• **EXERCISE DATA**
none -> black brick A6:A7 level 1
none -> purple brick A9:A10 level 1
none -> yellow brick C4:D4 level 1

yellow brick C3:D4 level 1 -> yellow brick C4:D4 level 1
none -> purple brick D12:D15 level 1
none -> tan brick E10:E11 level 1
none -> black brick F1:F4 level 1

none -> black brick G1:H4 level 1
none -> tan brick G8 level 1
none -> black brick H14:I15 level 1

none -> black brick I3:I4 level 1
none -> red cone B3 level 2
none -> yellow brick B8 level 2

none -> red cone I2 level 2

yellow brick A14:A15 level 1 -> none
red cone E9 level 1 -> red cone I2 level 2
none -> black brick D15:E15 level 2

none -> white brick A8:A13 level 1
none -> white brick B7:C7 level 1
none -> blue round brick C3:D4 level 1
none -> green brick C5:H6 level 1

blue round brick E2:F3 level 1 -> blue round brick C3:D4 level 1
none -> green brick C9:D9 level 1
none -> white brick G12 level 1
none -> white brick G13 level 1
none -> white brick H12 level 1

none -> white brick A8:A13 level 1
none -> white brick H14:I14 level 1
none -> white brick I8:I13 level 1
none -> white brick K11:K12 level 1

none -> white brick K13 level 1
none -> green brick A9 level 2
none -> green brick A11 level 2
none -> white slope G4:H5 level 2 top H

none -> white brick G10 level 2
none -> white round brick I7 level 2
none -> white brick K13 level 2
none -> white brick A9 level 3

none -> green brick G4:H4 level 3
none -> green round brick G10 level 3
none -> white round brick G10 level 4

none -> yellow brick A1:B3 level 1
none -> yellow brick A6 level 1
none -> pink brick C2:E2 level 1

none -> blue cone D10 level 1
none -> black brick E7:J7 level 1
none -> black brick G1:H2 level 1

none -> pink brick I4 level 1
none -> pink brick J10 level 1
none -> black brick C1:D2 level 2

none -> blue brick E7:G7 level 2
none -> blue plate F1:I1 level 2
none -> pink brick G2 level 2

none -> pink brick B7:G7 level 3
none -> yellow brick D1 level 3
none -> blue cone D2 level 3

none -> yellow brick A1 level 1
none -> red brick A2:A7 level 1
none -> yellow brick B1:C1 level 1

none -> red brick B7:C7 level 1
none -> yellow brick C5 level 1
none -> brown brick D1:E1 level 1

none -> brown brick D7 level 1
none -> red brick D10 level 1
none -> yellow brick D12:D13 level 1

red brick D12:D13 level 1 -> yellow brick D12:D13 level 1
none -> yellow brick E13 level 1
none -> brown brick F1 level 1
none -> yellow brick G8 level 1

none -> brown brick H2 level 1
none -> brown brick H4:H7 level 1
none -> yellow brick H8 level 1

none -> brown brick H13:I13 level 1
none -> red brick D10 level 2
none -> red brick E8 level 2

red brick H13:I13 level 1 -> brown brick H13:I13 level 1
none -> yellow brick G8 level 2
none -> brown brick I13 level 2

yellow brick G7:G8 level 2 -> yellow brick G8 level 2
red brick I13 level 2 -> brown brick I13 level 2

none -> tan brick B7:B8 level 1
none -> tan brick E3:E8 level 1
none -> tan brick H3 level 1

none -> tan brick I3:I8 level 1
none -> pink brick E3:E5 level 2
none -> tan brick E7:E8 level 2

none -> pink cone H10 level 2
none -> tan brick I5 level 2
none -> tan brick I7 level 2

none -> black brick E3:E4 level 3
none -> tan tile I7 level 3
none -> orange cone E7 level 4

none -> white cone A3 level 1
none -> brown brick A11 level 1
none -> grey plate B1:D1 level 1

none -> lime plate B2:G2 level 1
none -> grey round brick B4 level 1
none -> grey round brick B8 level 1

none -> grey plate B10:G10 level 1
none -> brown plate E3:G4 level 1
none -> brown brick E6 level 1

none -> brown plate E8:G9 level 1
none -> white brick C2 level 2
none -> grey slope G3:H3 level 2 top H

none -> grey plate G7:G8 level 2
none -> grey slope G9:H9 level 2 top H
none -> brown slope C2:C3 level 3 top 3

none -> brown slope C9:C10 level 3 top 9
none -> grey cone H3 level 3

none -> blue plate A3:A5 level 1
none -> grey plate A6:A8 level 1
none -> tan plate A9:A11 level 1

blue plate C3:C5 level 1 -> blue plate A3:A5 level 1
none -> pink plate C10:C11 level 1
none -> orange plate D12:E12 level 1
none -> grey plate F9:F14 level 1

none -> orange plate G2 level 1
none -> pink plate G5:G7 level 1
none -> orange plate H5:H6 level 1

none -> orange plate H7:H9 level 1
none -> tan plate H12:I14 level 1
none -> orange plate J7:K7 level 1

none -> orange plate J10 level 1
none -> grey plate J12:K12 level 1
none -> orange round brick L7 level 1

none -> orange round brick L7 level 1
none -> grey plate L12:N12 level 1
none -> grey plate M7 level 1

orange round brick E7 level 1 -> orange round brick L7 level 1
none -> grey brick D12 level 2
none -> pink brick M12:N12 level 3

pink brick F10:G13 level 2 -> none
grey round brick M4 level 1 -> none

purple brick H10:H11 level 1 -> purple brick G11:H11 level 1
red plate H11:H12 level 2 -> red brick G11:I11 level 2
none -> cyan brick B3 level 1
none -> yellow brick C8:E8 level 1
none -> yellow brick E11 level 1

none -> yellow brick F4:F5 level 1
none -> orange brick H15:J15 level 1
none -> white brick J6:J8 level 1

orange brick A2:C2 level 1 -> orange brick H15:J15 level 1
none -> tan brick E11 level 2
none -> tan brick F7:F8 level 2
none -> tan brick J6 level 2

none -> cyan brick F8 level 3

• **YOUR INSTRUCTIONS**
Reproduce exactly what is written in the listing above.

• **TASK RESPONSE**
none -> black brick A6:A7 level 1
none -> purple brick A9:A10 level 1
none -> yellow brick C4:D4 level 1

yellow brick C3:D4 level 1 -> yellow brick C4:D4 level 1
none -> purple brick D12:D15 level 1
none -> tan brick E10:E11 level 1
none -> black brick F1:F4 level 1

none -> black brick G1:H4 level 1
none -> tan brick G8 level 1
none -> black brick H14:I15 level 1

none -> black brick I3:I4 level 1
none -> red cone B3 level 2
none -> yellow brick B8 level 2

none -> red cone I2 level 2

yellow brick A14:A15 level 1 -> none
red cone E9 level 1 -> red cone I2 level 2
none -> black brick D15:E15 level 2

none -> white brick A8:A13 level 1
none -> white brick B7:C7 level 1
none -> blue round brick C3:D4 level 1
none -> green brick C5:H6 level 1

blue round brick E2:F3 level 1 -> blue round brick C3:D4 level 1
none -> green brick C9:D9 level 1
none -> white brick G12 level 1
none -> white brick G13 level 1
none -> white brick H12 level 1

none -> white brick A8:A13 level 1
none -> white brick H14:I14 level 1
none -> white brick I8:I13 level 1
none -> white brick K11:K12 level 1

none -> white brick K13 level 1
none -> green brick A9 level 2
none -> green brick A11 level 2
none -> white slope G4:H5 level 2 top H

none -> white brick G10 level 2
none -> white round brick I7 level 2
none -> white brick K13 level 2
none -> white brick A9 level 3

none -> green brick G4:H4 level 3
none -> green round brick G10 level 3
none -> white round brick G10 level 4

none -> yellow brick A1:B3 level 1
none -> yellow brick A6 level 1
none -> pink brick C2:E2 level 1

none -> blue cone D10 level 1
none -> black brick E7:J7 level 1
none -> black brick G1:H2 level 1

none -> pink brick I4 level 1
none -> pink brick J10 level 1
none -> black brick C1:D2 level 2

none -> blue brick E7:G7 level 2
none -> blue plate F1:I1 level 2
none -> pink brick G2 level 2

none -> pink brick B7:G7 level 3
none -> yellow brick D1 level 3
none -> blue cone D2 level 3

none -> yellow brick A1 level 1
none -> red brick A2:A7 level 1
none -> yellow brick B1:C1 level 1

none -> red brick B7:C7 level 1
none -> yellow brick C5 level 1
none -> brown brick D1:E1 level 1

none -> brown brick D7 level 1
none -> red brick D10 level 1
none -> yellow brick D12:D13 level 1

red brick D12:D13 level 1 -> yellow brick D12:D13 level 1
none -> yellow brick E13 level 1
none -> brown brick F1 level 1
none -> yellow brick G8 level 1

none -> brown brick H2 level 1
none -> brown brick H4:H7 level 1
none -> yellow brick H8 level 1

none -> brown brick H13:I13 level 1
none -> red brick D10 level 2
none -> red brick E8 level 2

red brick H13:I13 level 1 -> brown brick H13:I13 level 1
none -> yellow brick G8 level 2
none -> brown brick I13 level 2

yellow brick G7:G8 level 2 -> yellow brick G8 level 2
red brick I13 level 2 -> brown brick I13 level 2

none -> tan brick B7:B8 level 1
none -> tan brick E3:E8 level 1
none -> tan brick H3 level 1

none -> tan brick I3:I8 level 1
none -> pink brick E3:E5 level 2
none -> tan brick E7:E8 level 2

none -> pink cone H10 level 2
none -> tan brick I5 level 2
none -> tan brick I7 level 2

none -> black brick E3:E4 level 3
none -> tan tile I7 level 3
none -> orange cone E7 level 4

none -> white cone A3 level 1
none -> brown brick A11 level 1
none -> grey plate B1:D1 level 1

none -> lime plate B2:G2 level 1
none -> grey round brick B4 level 1
none -> grey round brick B8 level 1

none -> grey plate B10:G10 level 1
none -> brown plate E3:G4 level 1
none -> brown brick E6 level 1

none -> brown plate E8:G9 level 1
none -> white brick C2 level 2
none -> grey slope G3:H3 level 2 top H

none -> grey plate G7:G8 level 2
none -> grey slope G9:H9 level 2 top H
none -> brown slope C2:C3 level 3 top 3

none -> brown slope C9:C10 level 3 top 9
none -> grey cone H3 level 3

none -> blue plate A3:A5 level 1
none -> grey plate A6:A8 level 1
none -> tan plate A9:A11 level 1

blue plate C3:C5 level 1 -> blue plate A3:A5 level 1
none -> pink plate C10:C11 level 1
none -> orange plate D12:E12 level 1
none -> grey plate F9:F14 level 1

none -> orange plate G2 level 1
none -> pink plate G5:G7 level 1
none -> orange plate H5:H6 level 1

none -> orange plate H7:H9 level 1
none -> tan plate H12:I14 level 1
none -> orange plate J7:K7 level 1

none -> orange plate J10 level 1
none -> grey plate J12:K12 level 1
none -> orange round brick L7 level 1

none -> orange round brick L7 level 1
none -> grey plate L12:N12 level 1
none -> grey plate M7 level 1

orange round brick E7 level 1 -> orange round brick L7 level 1
none -> grey brick D12 level 2
none -> pink brick M12:N12 level 3

pink brick F10:G13 level 2 -> none
grey round brick M4 level 1 -> none

purple brick H10:H11 level 1 -> purple brick G11:H11 level 1
red plate H11:H12 level 2 -> red brick G11:I11 level 2
none -> cyan brick B3 level 1
none -> yellow brick C8:E8 level 1
none -> yellow brick E11 level 1

none -> yellow brick F4:F5 level 1
none -> orange brick H15:J15 level 1
none -> white brick J6:J8 level 1

orange brick A2:C2 level 1 -> orange brick H15:J15 level 1
none -> tan brick E11 level 2
none -> tan brick F7:F8 level 2
none -> tan brick J6 level 2

none -> cyan brick F8 level 3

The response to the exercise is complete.